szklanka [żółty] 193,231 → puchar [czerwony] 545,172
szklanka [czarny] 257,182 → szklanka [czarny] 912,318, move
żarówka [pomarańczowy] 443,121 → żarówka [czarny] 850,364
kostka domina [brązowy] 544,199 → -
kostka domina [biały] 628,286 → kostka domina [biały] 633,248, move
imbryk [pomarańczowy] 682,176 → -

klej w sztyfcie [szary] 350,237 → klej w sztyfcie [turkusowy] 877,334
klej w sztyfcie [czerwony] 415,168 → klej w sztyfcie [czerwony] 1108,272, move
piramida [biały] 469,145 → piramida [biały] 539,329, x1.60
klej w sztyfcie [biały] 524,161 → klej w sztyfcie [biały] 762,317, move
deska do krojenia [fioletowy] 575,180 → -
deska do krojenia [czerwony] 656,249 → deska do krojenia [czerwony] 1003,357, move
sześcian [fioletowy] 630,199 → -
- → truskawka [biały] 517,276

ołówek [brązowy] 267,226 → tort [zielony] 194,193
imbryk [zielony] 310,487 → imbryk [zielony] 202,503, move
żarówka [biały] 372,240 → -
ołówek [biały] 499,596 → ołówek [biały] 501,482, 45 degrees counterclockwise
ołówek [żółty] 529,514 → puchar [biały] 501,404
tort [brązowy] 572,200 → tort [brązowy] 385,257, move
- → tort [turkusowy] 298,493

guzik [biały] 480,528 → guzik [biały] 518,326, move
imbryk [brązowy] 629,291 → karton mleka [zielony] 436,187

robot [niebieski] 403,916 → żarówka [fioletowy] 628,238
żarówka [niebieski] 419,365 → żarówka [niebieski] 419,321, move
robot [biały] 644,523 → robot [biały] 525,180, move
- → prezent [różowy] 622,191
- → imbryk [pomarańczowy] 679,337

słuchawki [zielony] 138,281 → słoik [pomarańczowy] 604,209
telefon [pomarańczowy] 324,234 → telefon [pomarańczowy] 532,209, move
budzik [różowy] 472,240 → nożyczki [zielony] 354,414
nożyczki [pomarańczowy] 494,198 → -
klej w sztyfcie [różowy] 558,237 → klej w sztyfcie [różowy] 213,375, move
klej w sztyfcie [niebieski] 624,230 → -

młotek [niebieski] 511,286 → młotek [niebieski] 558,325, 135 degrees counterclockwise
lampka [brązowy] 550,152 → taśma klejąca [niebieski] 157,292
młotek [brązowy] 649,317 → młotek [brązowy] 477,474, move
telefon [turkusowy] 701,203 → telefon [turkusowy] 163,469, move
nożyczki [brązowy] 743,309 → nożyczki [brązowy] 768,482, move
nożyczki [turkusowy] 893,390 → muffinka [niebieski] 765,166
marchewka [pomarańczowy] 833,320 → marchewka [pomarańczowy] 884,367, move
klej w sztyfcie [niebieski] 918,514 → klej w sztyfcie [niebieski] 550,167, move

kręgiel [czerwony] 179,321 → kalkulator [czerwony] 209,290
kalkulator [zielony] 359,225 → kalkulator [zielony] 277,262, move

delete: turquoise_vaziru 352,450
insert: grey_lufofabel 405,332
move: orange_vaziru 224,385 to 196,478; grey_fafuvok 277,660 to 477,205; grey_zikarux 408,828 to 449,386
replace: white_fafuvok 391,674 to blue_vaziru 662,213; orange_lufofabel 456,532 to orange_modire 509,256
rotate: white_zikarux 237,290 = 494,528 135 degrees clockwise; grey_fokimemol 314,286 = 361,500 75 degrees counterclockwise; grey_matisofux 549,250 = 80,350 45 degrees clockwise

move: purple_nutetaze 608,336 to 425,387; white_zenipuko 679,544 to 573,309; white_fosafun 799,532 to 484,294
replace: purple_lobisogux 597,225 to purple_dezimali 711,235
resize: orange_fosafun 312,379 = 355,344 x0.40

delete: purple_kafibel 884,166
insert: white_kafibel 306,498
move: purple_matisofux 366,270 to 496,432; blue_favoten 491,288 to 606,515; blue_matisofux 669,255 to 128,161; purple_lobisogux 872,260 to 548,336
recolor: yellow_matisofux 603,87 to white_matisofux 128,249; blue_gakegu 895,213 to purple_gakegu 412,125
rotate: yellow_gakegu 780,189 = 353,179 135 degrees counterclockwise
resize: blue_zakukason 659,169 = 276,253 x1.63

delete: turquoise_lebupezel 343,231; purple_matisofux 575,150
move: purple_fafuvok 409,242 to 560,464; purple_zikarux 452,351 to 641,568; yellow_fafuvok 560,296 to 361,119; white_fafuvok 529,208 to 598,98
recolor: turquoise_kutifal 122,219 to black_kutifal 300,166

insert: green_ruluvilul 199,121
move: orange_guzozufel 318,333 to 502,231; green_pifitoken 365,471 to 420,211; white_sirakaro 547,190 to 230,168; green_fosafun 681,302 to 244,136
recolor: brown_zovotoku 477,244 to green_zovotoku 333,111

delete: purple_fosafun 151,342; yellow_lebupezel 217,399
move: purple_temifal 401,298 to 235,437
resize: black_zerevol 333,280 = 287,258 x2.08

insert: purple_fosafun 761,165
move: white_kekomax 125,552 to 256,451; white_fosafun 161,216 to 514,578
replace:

### Task brief
All of the entries above should be transcribed exactly, line for line.

### Task answer
szklanka [żółty] 193,231 → puchar [czerwony] 545,172
szklanka [czarny] 257,182 → szklanka [czarny] 912,318, move
żarówka [pomarańczowy] 443,121 → żarówka [czarny] 850,364
kostka domina [brązowy] 544,199 → -
kostka domina [biały] 628,286 → kostka domina [biały] 633,248, move
imbryk [pomarańczowy] 682,176 → -

klej w sztyfcie [szary] 350,237 → klej w sztyfcie [turkusowy] 877,334
klej w sztyfcie [czerwony] 415,168 → klej w sztyfcie [czerwony] 1108,272, move
piramida [biały] 469,145 → piramida [biały] 539,329, x1.60
klej w sztyfcie [biały] 524,161 → klej w sztyfcie [biały] 762,317, move
deska do krojenia [fioletowy] 575,180 → -
deska do krojenia [czerwony] 656,249 → deska do krojenia [czerwony] 1003,357, move
sześcian [fioletowy] 630,199 → -
- → truskawka [biały] 517,276

ołówek [brązowy] 267,226 → tort [zielony] 194,193
imbryk [zielony] 310,487 → imbryk [zielony] 202,503, move
żarówka [biały] 372,240 → -
ołówek [biały] 499,596 → ołówek [biały] 501,482, 45 degrees counterclockwise
ołówek [żółty] 529,514 → puchar [biały] 501,404
tort [brązowy] 572,200 → tort [brązowy] 385,257, move
- → tort [turkusowy] 298,493

guzik [biały] 480,528 → guzik [biały] 518,326, move
imbryk [brązowy] 629,291 → karton mleka [zielony] 436,187

robot [niebieski] 403,916 → żarówka [fioletowy] 628,238
żarówka [niebieski] 419,365 → żarówka [niebieski] 419,321, move
robot [biały] 644,523 → robot [biały] 525,180, move
- → prezent [różowy] 622,191
- → imbryk [pomarańczowy] 679,337

słuchawki [zielony] 138,281 → słoik [pomarańczowy] 604,209
telefon [pomarańczowy] 324,234 → telefon [pomarańczowy] 532,209, move
budzik [różowy] 472,240 → nożyczki [zielony] 354,414
nożyczki [pomarańczowy] 494,198 → -
klej w sztyfcie [różowy] 558,237 → klej w sztyfcie [różowy] 213,375, move
klej w sztyfcie [niebieski] 624,230 → -

młotek [niebieski] 511,286 → młotek [niebieski] 558,325, 135 degrees counterclockwise
lampka [brązowy] 550,152 → taśma klejąca [niebieski] 157,292
młotek [brązowy] 649,317 → młotek [brązowy] 477,474, move
telefon [turkusowy] 701,203 → telefon [turkusowy] 163,469, move
nożyczki [brązowy] 743,309 → nożyczki [brązowy] 768,482, move
nożyczki [turkusowy] 893,390 → muffinka [niebieski] 765,166
marchewka [pomarańczowy] 833,320 → marchewka [pomarańczowy] 884,367, move
klej w sztyfcie [niebieski] 918,514 → klej w sztyfcie [niebieski] 550,167, move

kręgiel [czerwony] 179,321 → kalkulator [czerwony] 209,290
kalkulator [zielony] 359,225 → kalkulator [zielony] 277,262, move

delete: turquoise_vaziru 352,450
insert: grey_lufofabel 405,332
move: orange_vaziru 224,385 to 196,478; grey_fafuvok 277,660 to 477,205; grey_zikarux 408,828 to 449,386
replace: white_fafuvok 391,674 to blue_vaziru 662,213; orange_lufofabel 456,532 to orange_modire 509,256
rotate: white_zikarux 237,290 = 494,528 135 degrees clockwise; grey_fokimemol 314,286 = 361,500 75 degrees counterclockwise; grey_matisofux 549,250 = 80,350 45 degrees clockwise

move: purple_nutetaze 608,336 to 425,387; white_zenipuko 679,544 to 573,309; white_fosafun 799,532 to 484,294
replace: purple_lobisogux 597,225 to purple_dezimali 711,235
resize: orange_fosafun 312,379 = 355,344 x0.40

delete: purple_kafibel 884,166
insert: white_kafibel 306,498
move: purple_matisofux 366,270 to 496,432; blue_favoten 491,288 to 606,515; blue_matisofux 669,255 to 128,161; purple_lobisogux 872,260 to 548,336
recolor: yellow_matisofux 603,87 to white_matisofux 128,249; blue_gakegu 895,213 to purple_gakegu 412,125
rotate: yellow_gakegu 780,189 = 353,179 135 degrees counterclockwise
resize: blue_zakukason 659,169 = 276,253 x1.63

delete: turquoise_lebupezel 343,231; purple_matisofux 575,150
move: purple_fafuvok 409,242 to 560,464; purple_zikarux 452,351 to 641,568; yellow_fafuvok 560,296 to 361,119; white_fafuvok 529,208 to 598,98
recolor: turquoise_kutifal 122,219 to black_kutifal 300,166

insert: green_ruluvilul 199,121
move: orange_guzozufel 318,333 to 502,231; green_pifitoken 365,471 to 420,211; white_sirakaro 547,190 to 230,168; green_fosafun 681,302 to 244,136
recolor: brown_zovotoku 477,244 to green_zovotoku 333,111

delete: purple_fosafun 151,342; yellow_lebupezel 217,399
move: purple_temifal 401,298 to 235,437
resize: black_zerevol 333,280 = 287,258 x2.08

insert: purple_fosafun 761,165
move: white_kekomax 125,552 to 256,451; white_fosafun 161,216 to 514,578
replace:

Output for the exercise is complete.